### WORK TASK
Find the word "pink" in the records and copy every line where it occurs.
══════
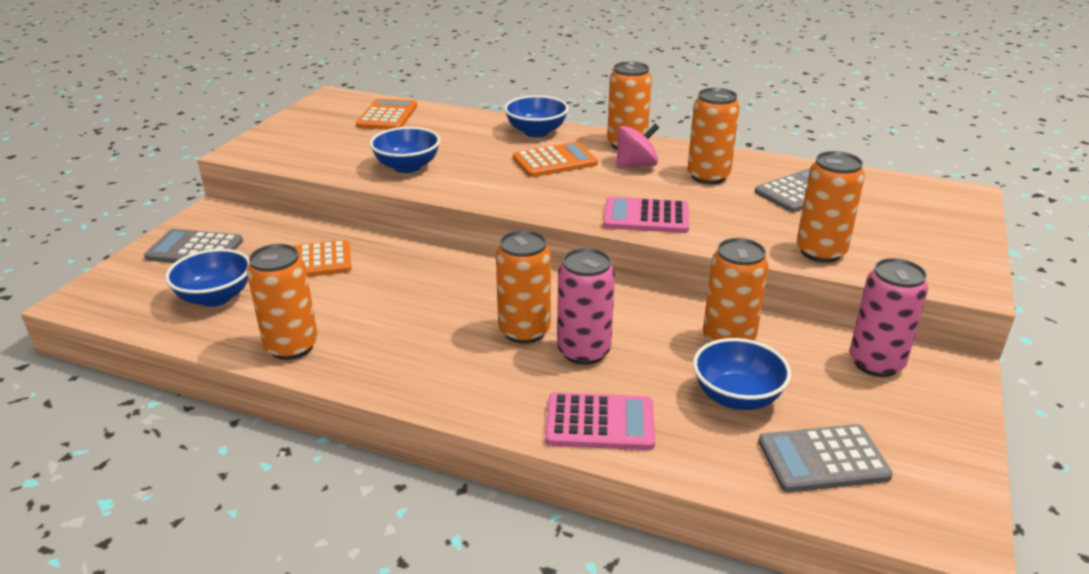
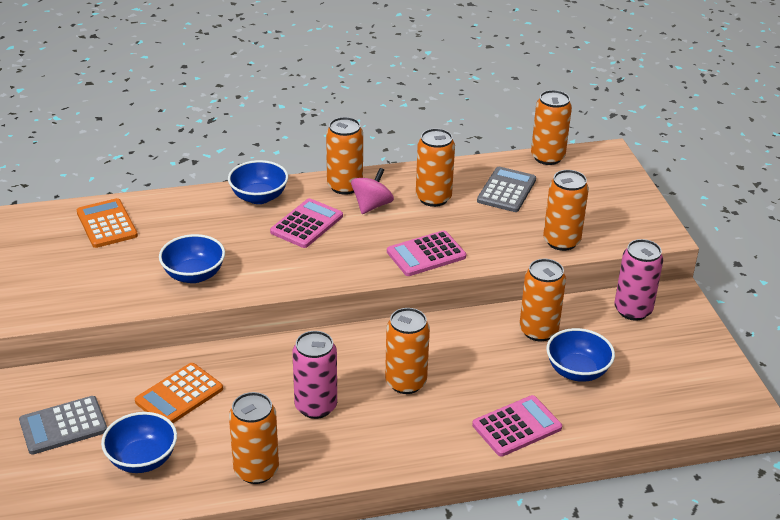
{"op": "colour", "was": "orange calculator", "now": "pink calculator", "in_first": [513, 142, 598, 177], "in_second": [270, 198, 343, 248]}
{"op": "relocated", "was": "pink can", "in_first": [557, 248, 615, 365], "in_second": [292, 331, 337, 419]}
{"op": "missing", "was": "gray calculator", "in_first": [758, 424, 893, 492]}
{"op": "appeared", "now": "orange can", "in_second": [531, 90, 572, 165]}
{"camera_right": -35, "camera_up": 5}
══════
### RESPONSE AREA
{"op": "colour", "was": "orange calculator", "now": "pink calculator", "in_first": [513, 142, 598, 177], "in_second": [270, 198, 343, 248]}
{"op": "relocated", "was": "pink can", "in_first": [557, 248, 615, 365], "in_second": [292, 331, 337, 419]}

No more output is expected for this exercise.